▶ _Before-and-after change records_:
+ + + + + + +
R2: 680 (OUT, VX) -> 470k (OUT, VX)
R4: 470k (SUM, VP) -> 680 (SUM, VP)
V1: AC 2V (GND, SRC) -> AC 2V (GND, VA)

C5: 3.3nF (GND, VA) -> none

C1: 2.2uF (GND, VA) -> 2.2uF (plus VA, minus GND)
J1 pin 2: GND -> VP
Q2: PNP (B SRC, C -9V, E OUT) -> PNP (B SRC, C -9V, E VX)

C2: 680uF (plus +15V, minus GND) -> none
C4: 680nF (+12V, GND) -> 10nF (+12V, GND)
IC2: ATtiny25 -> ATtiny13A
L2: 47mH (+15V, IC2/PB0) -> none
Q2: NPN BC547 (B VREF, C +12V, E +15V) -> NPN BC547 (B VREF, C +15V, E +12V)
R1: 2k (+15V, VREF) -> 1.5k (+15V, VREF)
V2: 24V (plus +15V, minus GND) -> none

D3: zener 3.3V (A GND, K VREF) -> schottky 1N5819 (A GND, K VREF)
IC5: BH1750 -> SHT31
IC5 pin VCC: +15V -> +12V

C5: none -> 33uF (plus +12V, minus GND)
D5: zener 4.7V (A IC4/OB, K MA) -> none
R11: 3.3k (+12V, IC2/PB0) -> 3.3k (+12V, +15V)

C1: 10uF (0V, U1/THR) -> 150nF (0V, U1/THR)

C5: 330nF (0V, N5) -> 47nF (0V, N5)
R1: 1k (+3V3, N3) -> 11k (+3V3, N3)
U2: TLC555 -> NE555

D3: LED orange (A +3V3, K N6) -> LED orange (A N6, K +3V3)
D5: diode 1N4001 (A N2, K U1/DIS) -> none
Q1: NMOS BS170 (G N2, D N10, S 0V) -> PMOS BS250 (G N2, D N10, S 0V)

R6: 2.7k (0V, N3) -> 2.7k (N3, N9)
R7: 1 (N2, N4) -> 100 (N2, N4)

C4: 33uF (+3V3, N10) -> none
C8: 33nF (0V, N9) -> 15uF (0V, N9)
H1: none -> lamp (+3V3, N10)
+ + + + + + +
▶ _ASSIGNMENT_:
The data above needs to be given again exactly, with no line left out.

▶ _ANSWER_:
R2: 680 (OUT, VX) -> 470k (OUT, VX)
R4: 470k (SUM, VP) -> 680 (SUM, VP)
V1: AC 2V (GND, SRC) -> AC 2V (GND, VA)

C5: 3.3nF (GND, VA) -> none

C1: 2.2uF (GND, VA) -> 2.2uF (plus VA, minus GND)
J1 pin 2: GND -> VP
Q2: PNP (B SRC, C -9V, E OUT) -> PNP (B SRC, C -9V, E VX)

C2: 680uF (plus +15V, minus GND) -> none
C4: 680nF (+12V, GND) -> 10nF (+12V, GND)
IC2: ATtiny25 -> ATtiny13A
L2: 47mH (+15V, IC2/PB0) -> none
Q2: NPN BC547 (B VREF, C +12V, E +15V) -> NPN BC547 (B VREF, C +15V, E +12V)
R1: 2k (+15V, VREF) -> 1.5k (+15V, VREF)
V2: 24V (plus +15V, minus GND) -> none

D3: zener 3.3V (A GND, K VREF) -> schottky 1N5819 (A GND, K VREF)
IC5: BH1750 -> SHT31
IC5 pin VCC: +15V -> +12V

C5: none -> 33uF (plus +12V, minus GND)
D5: zener 4.7V (A IC4/OB, K MA) -> none
R11: 3.3k (+12V, IC2/PB0) -> 3.3k (+12V, +15V)

C1: 10uF (0V, U1/THR) -> 150nF (0V, U1/THR)

C5: 330nF (0V, N5) -> 47nF (0V, N5)
R1: 1k (+3V3, N3) -> 11k (+3V3, N3)
U2: TLC555 -> NE555

D3: LED orange (A +3V3, K N6) -> LED orange (A N6, K +3V3)
D5: diode 1N4001 (A N2, K U1/DIS) -> none
Q1: NMOS BS170 (G N2, D N10, S 0V) -> PMOS BS250 (G N2, D N10, S 0V)

R6: 2.7k (0V, N3) -> 2.7k (N3, N9)
R7: 1 (N2, N4) -> 100 (N2, N4)

C4: 33uF (+3V3, N10) -> none
C8: 33nF (0V, N9) -> 15uF (0V, N9)
H1: none -> lamp (+3V3, N10)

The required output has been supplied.